> ASSIGNED TASK: When you reach a picture, pass over it; otherwise repeat the listing word for word.
Segment Start: MATERIAL FOR THE TASK
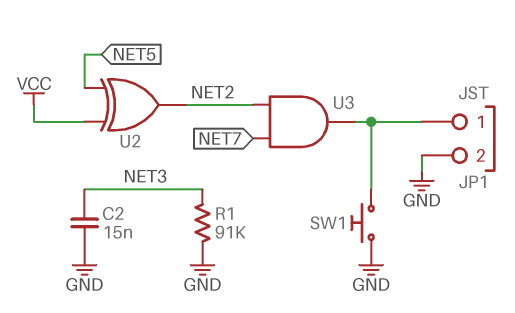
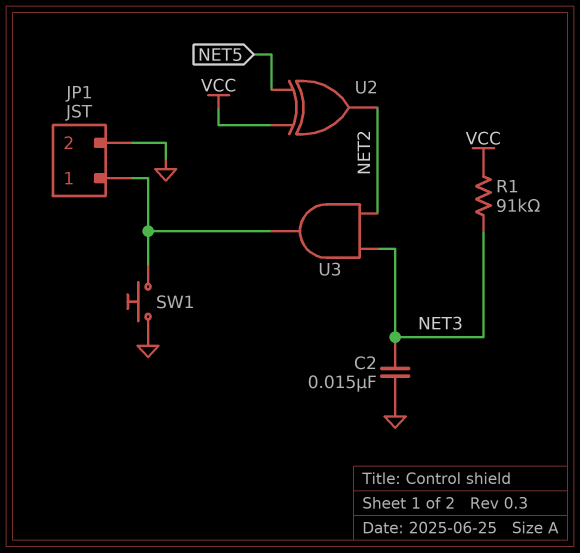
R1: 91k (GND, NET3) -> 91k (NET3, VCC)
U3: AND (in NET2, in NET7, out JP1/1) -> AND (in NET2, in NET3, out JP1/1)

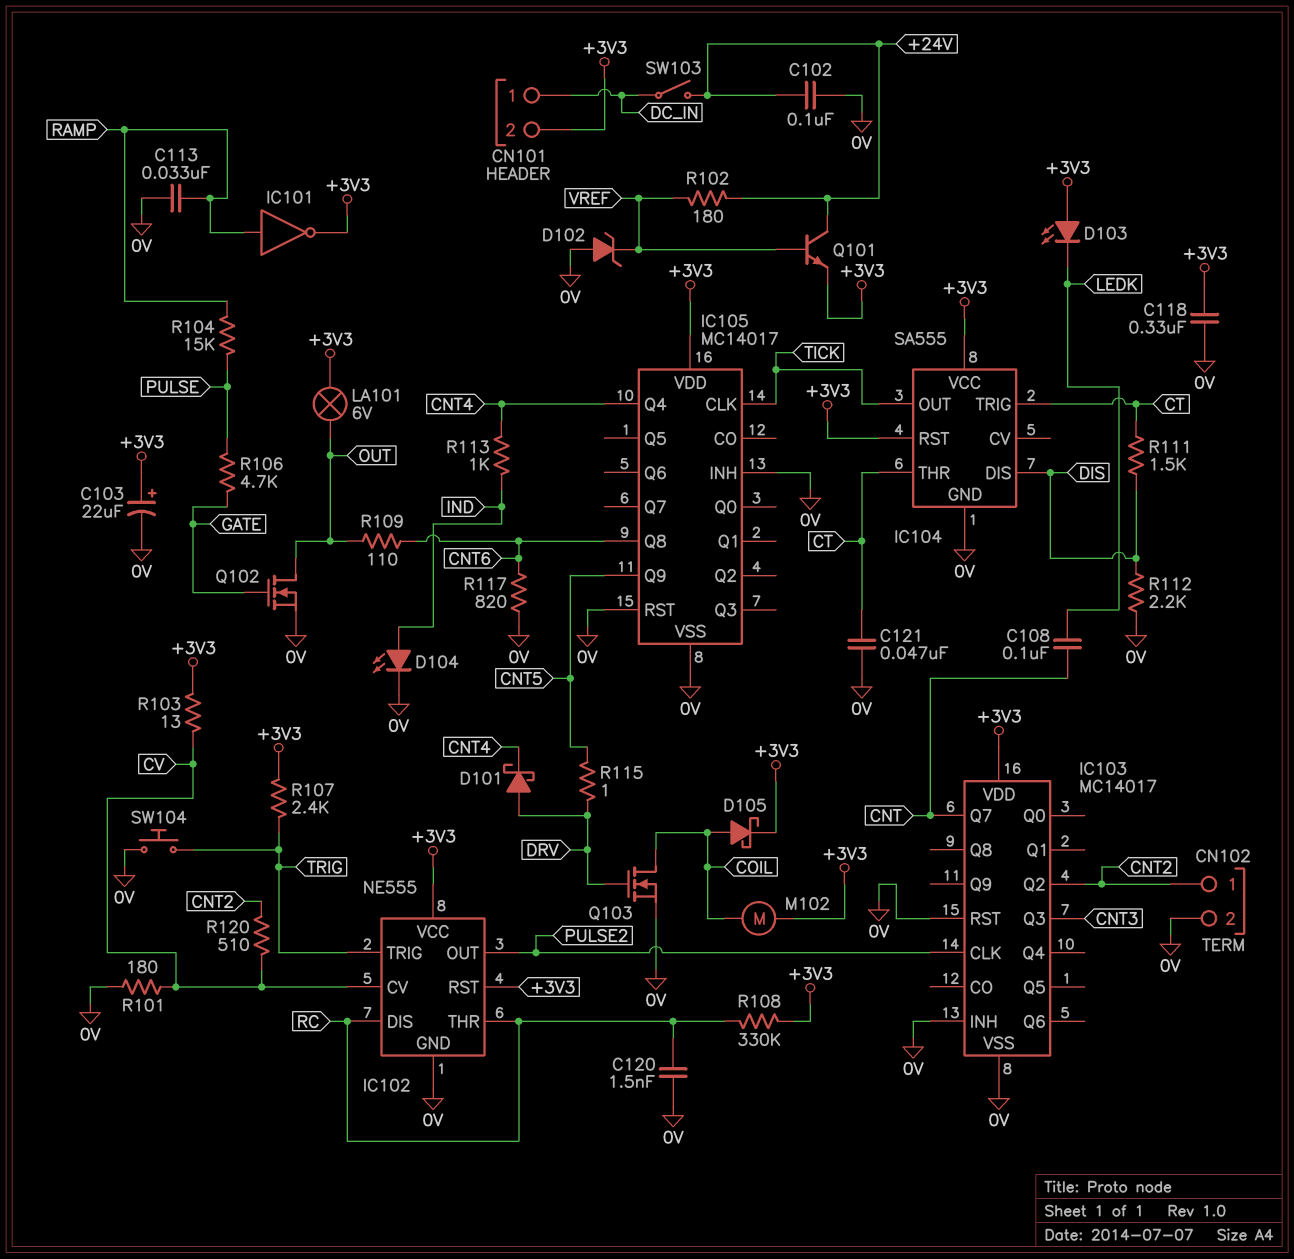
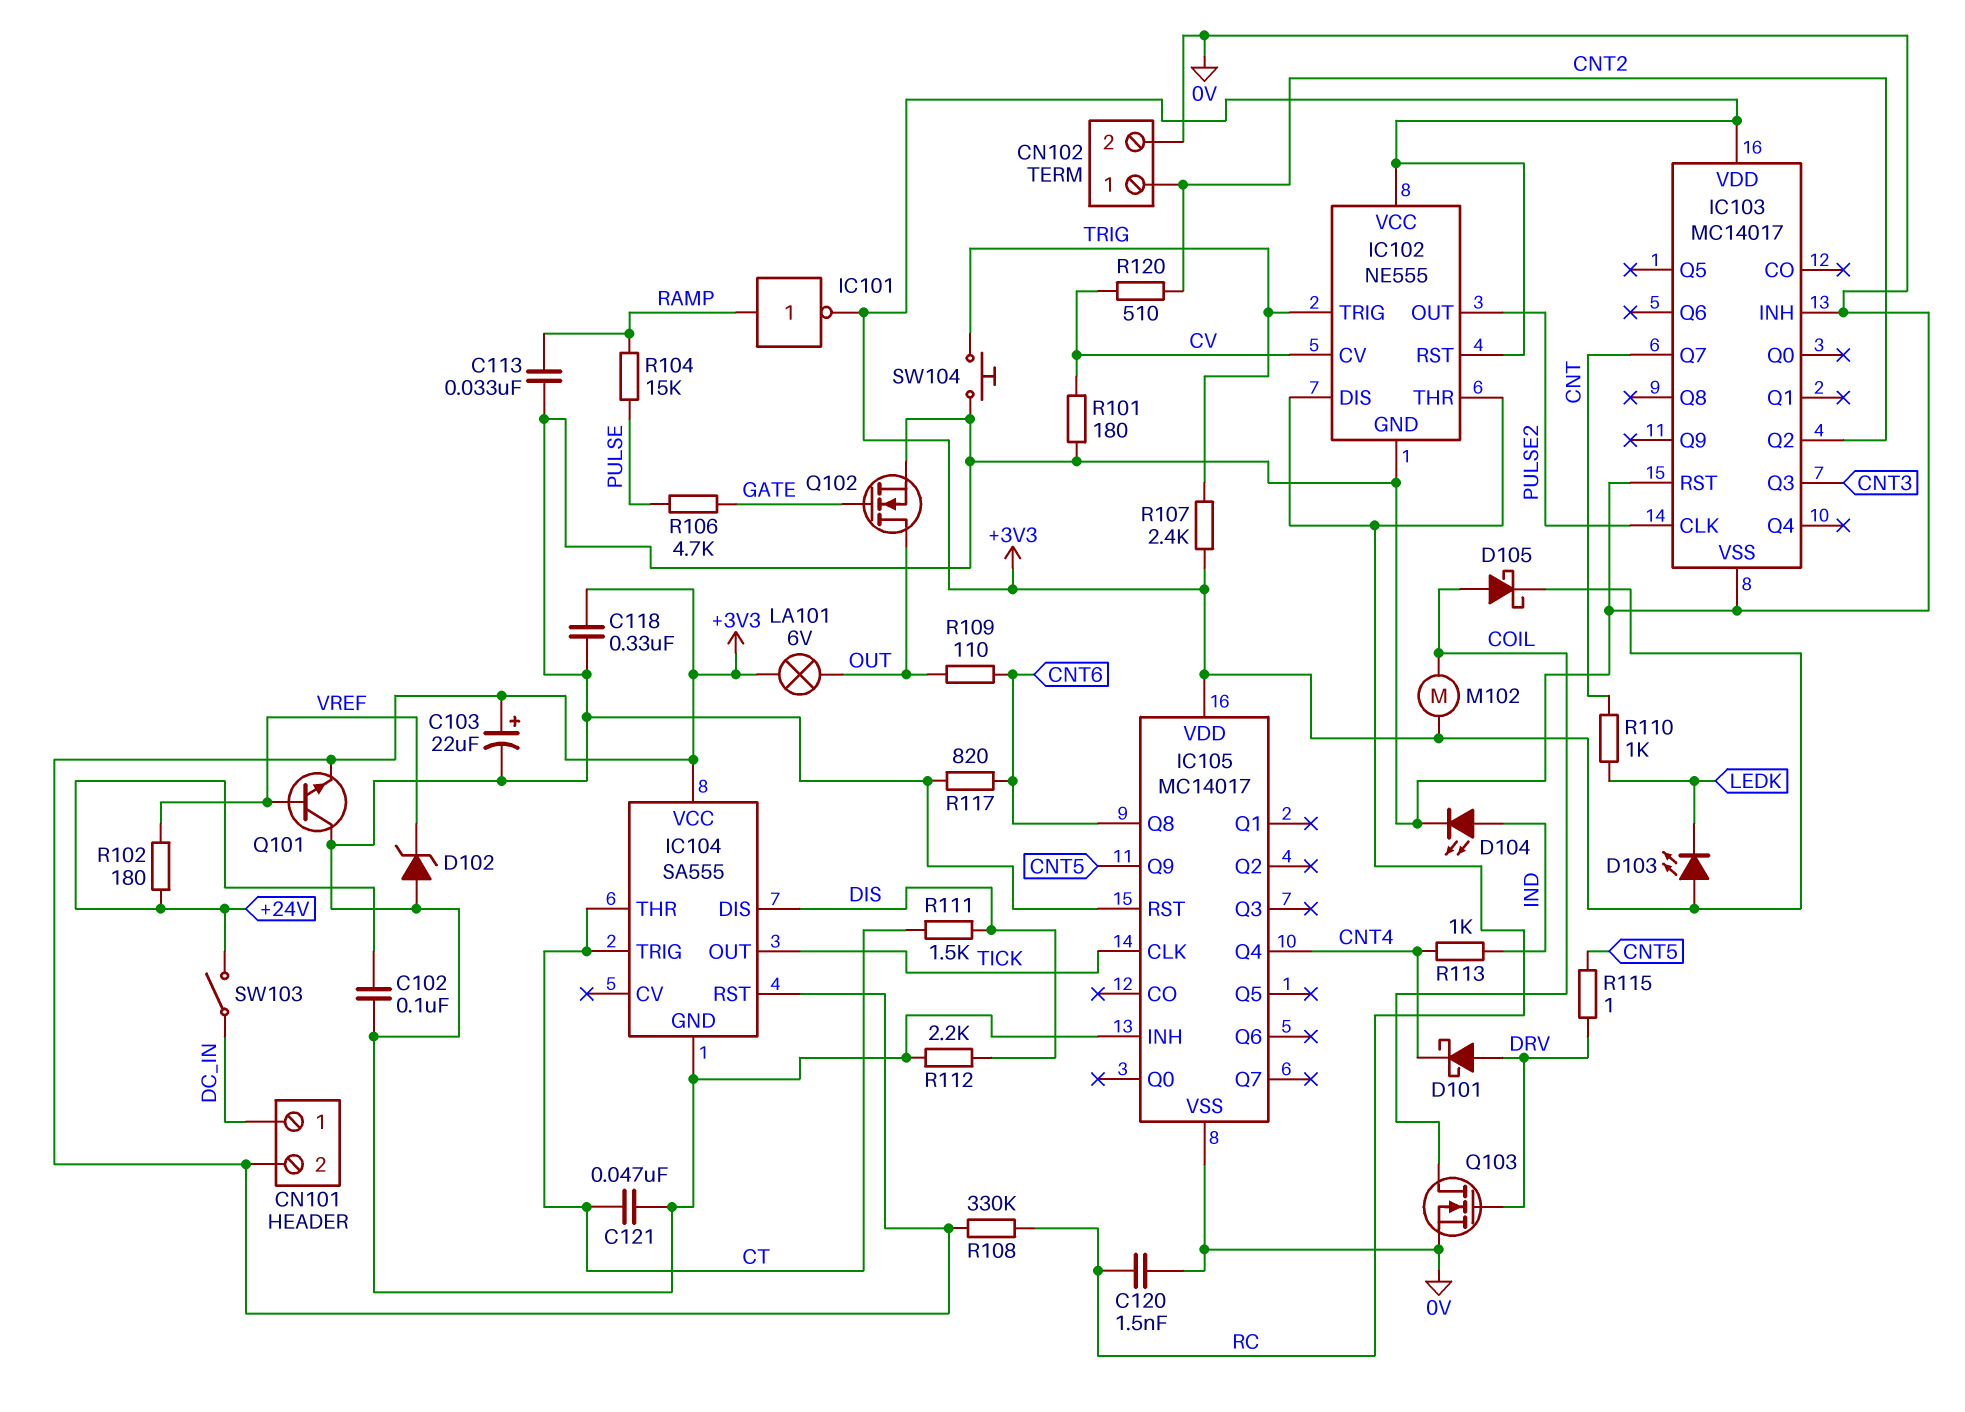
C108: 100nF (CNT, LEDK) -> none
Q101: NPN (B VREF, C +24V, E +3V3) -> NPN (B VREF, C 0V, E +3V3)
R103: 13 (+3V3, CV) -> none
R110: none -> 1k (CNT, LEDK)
Segment End: MATERIAL FOR THE TASK
> RESPONSE AREA:
R1: 91k (GND, NET3) -> 91k (NET3, VCC)
U3: AND (in NET2, in NET7, out JP1/1) -> AND (in NET2, in NET3, out JP1/1)

C108: 100nF (CNT, LEDK) -> none
Q101: NPN (B VREF, C +24V, E +3V3) -> NPN (B VREF, C 0V, E +3V3)
R103: 13 (+3V3, CV) -> none
R110: none -> 1k (CNT, LEDK)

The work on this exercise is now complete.